─── Exercise data

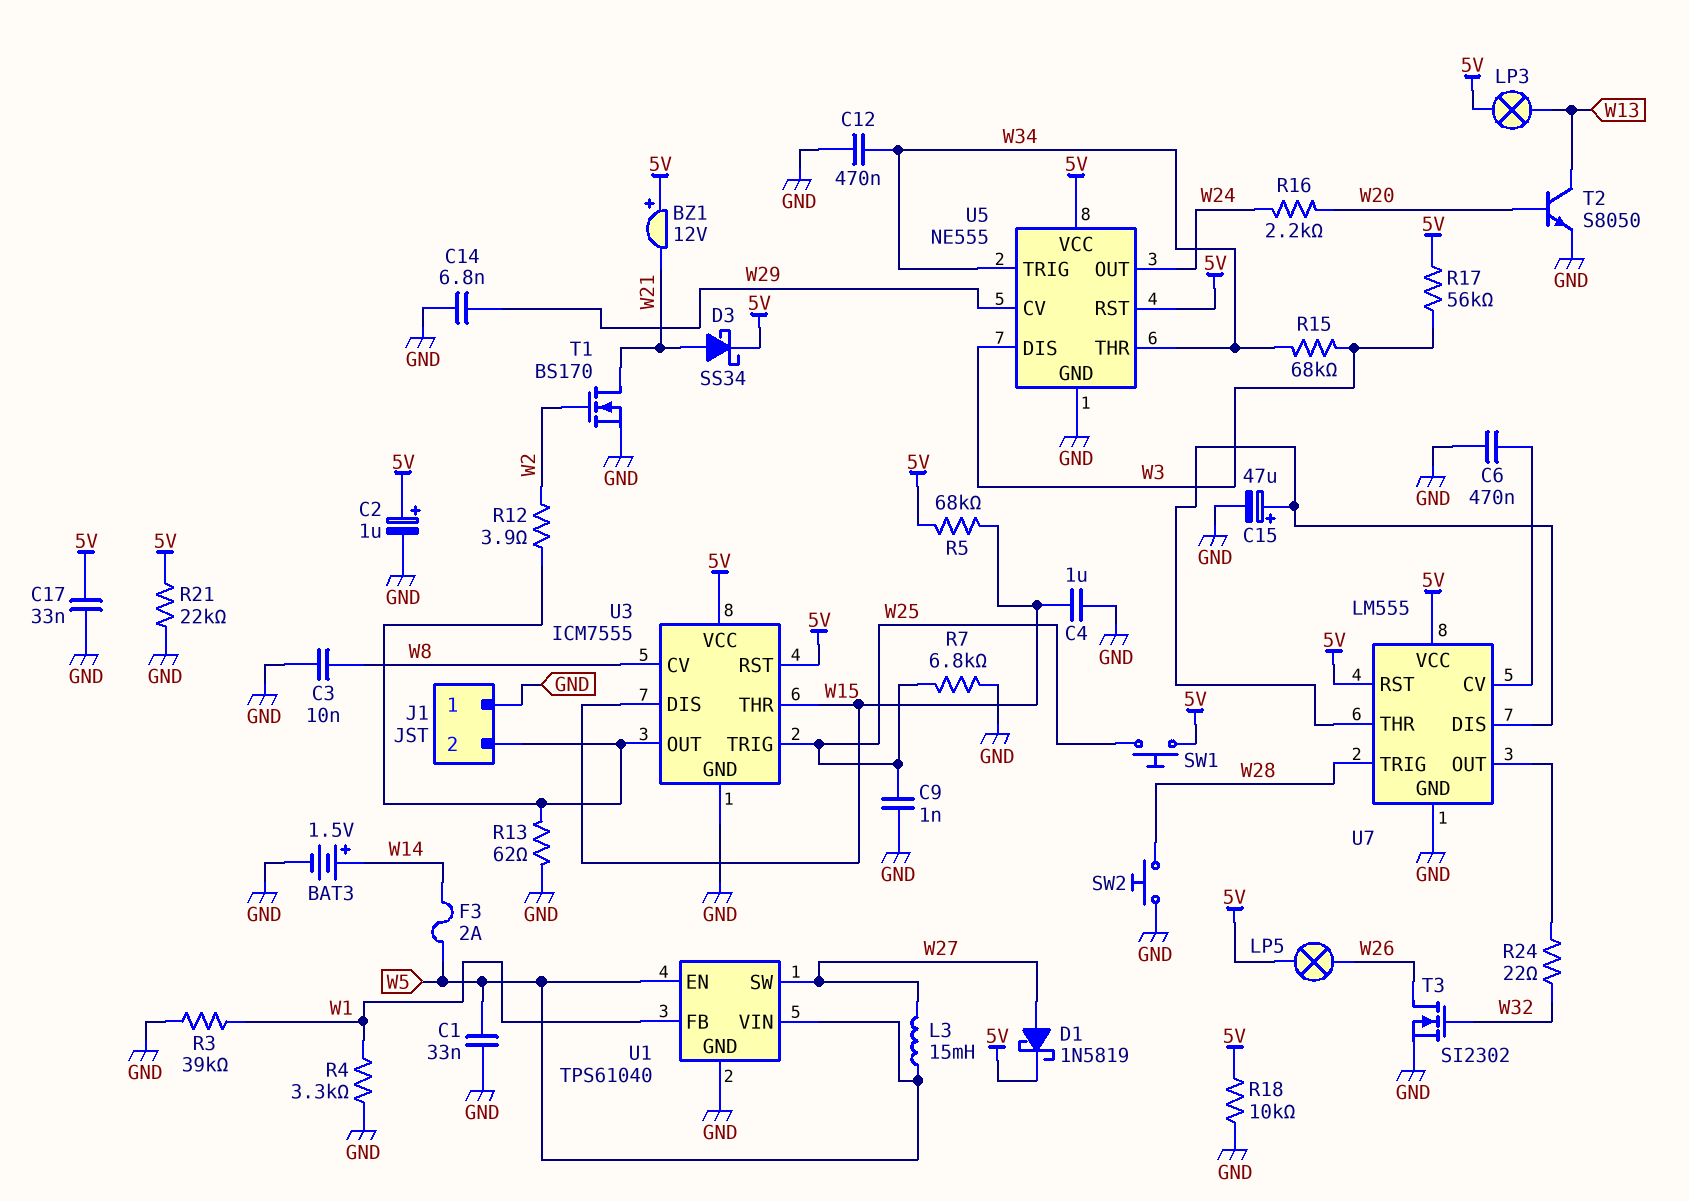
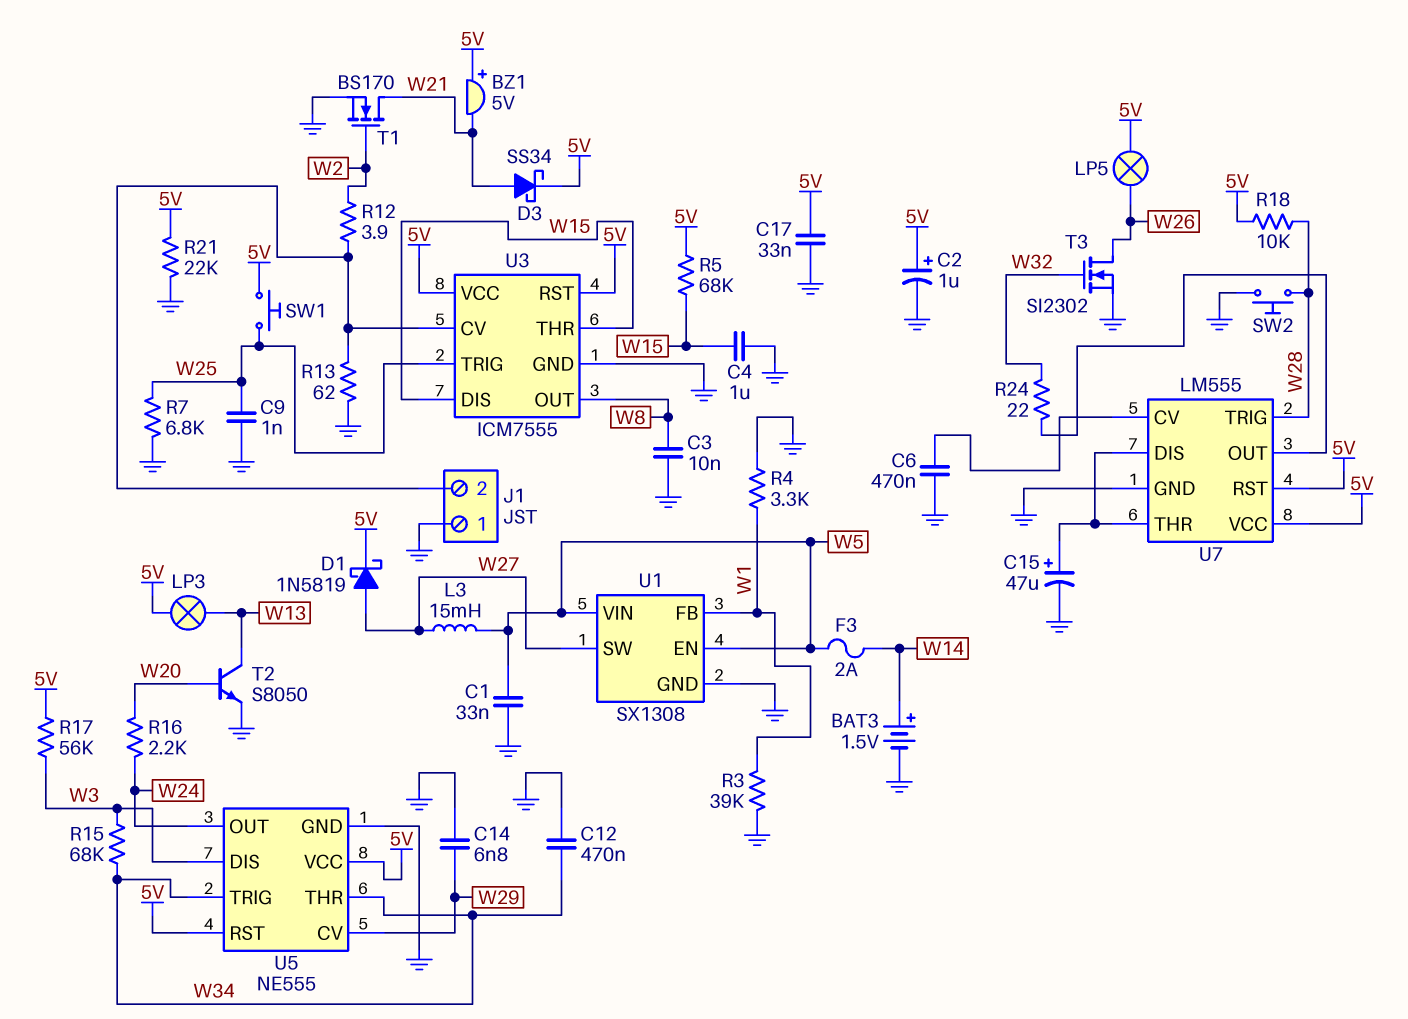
BZ1: buzzer 12V (plus 5V, minus W21) -> buzzer 5V (plus 5V, minus W21)
R18: 10k (5V, GND) -> 10k (5V, W28)
U1: TPS61040 -> SX1308
U3 pin CV: W8 -> J1/2
U3 pin OUT: J1/2 -> W8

──────

_What the task asks:_ Transcribe the material exactly, and leave out whatever pictures it holds.

_Worked solution:_
BZ1: buzzer 12V (plus 5V, minus W21) -> buzzer 5V (plus 5V, minus W21)
R18: 10k (5V, GND) -> 10k (5V, W28)
U1: TPS61040 -> SX1308
U3 pin CV: W8 -> J1/2
U3 pin OUT: J1/2 -> W8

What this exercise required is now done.